Return the records from the first line through the line containing "red circle: (258, 177)", and leave out the pictures.
--------------------------------------------------
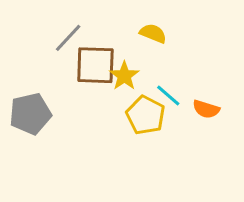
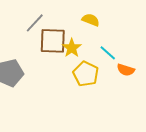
cyan line: (168, 95) -> (108, 53), moved

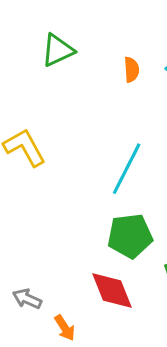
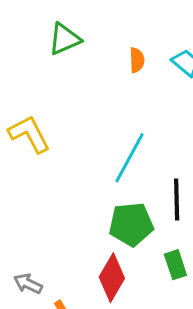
red diamond: (112, 290) -> (112, 278), turned 51

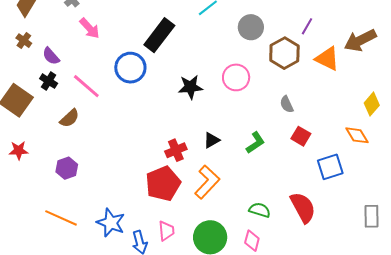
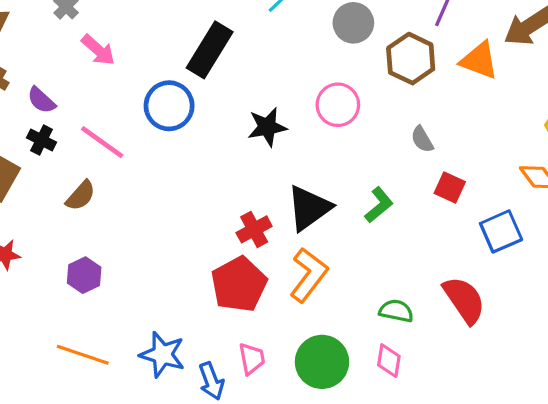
black triangle: (212, 140) -> (309, 208), size x1.8

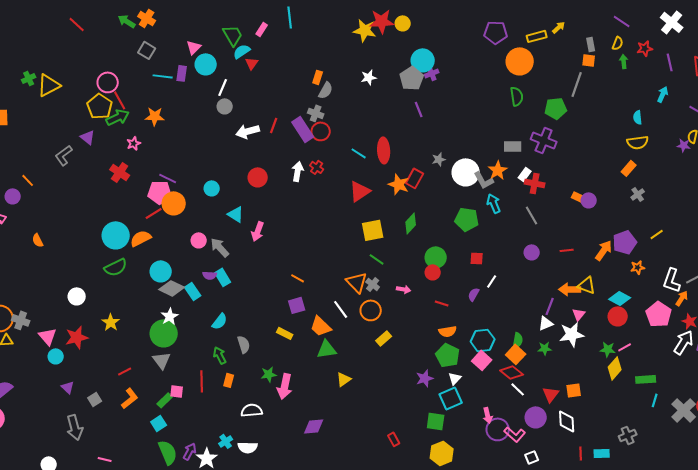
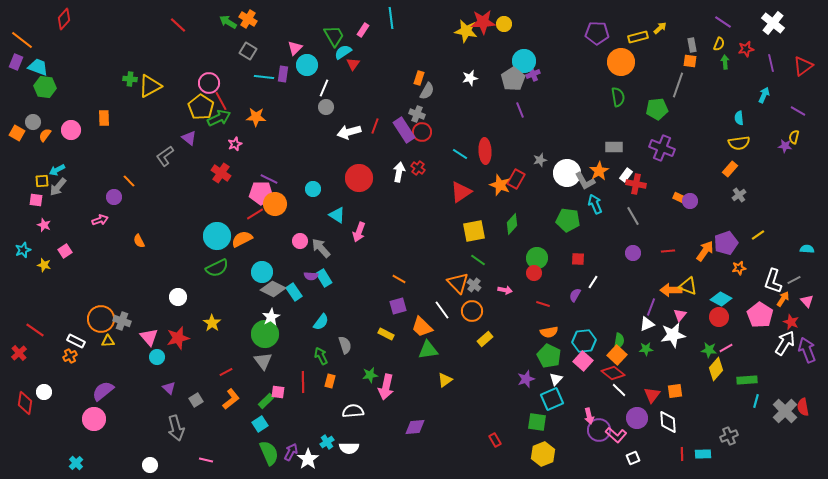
green cross: (29, 78) -> (130, 79), turned 32
purple cross: (544, 140) -> (662, 148), moved
red circle: (258, 177) -> (359, 178), size x1.4

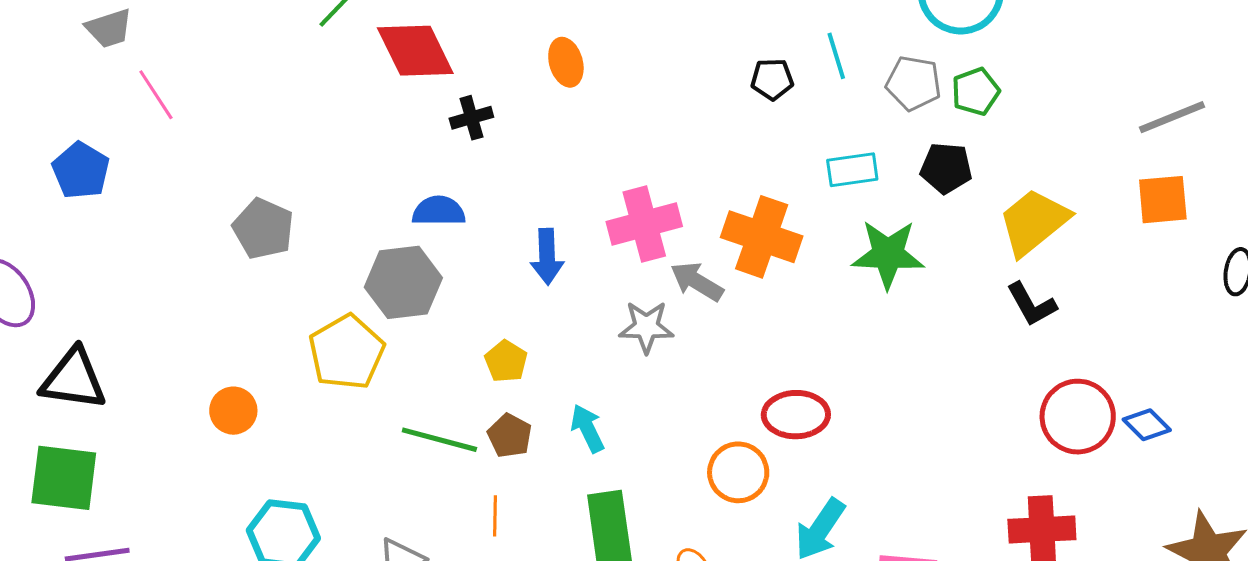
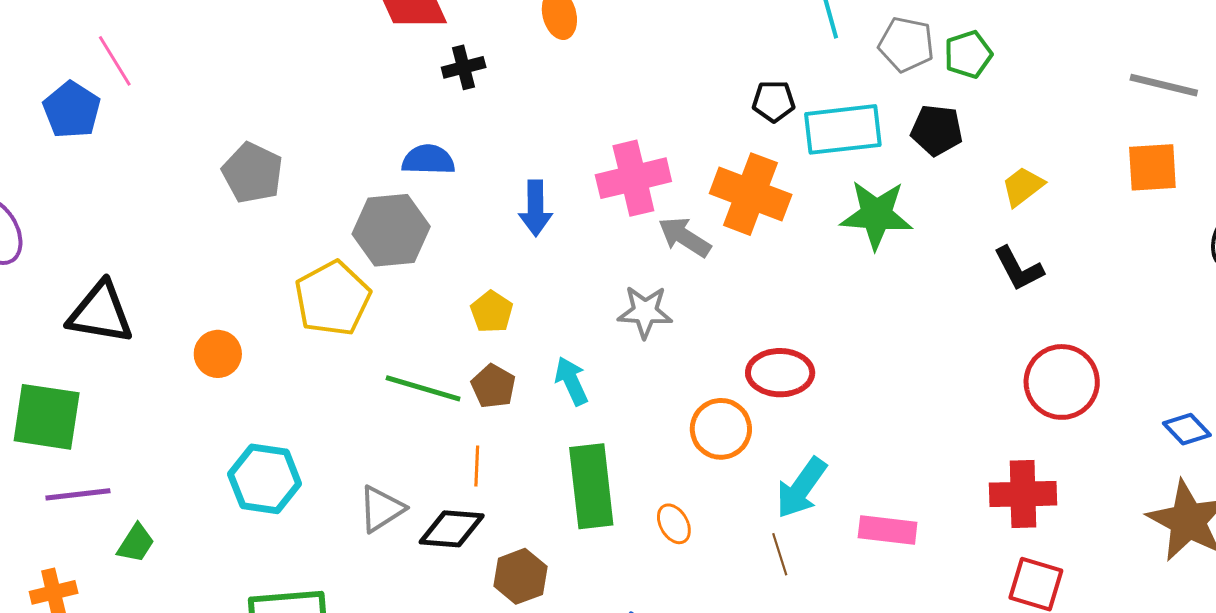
black pentagon: (772, 79) -> (774, 101), moved
pink line: (156, 95) -> (115, 61), moved
gray line: (1172, 117) -> (1164, 85), turned 34
cyan rectangle: (852, 170) -> (843, 129), size x1.5
yellow trapezoid: (1034, 222) -> (1023, 186), size x0.6
gray star: (646, 327) -> (645, 312), moved
black triangle: (73, 379) -> (100, 313), moved
blue diamond: (1147, 425) -> (1187, 429), moved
--------------------------------------------------
_Response area:_
cyan line: (168, 95) -> (108, 53), moved

red diamond: (112, 290) -> (112, 278), turned 51

black triangle: (212, 140) -> (309, 208), size x1.8

green cross: (29, 78) -> (130, 79), turned 32
purple cross: (544, 140) -> (662, 148), moved
red circle: (258, 177) -> (359, 178), size x1.4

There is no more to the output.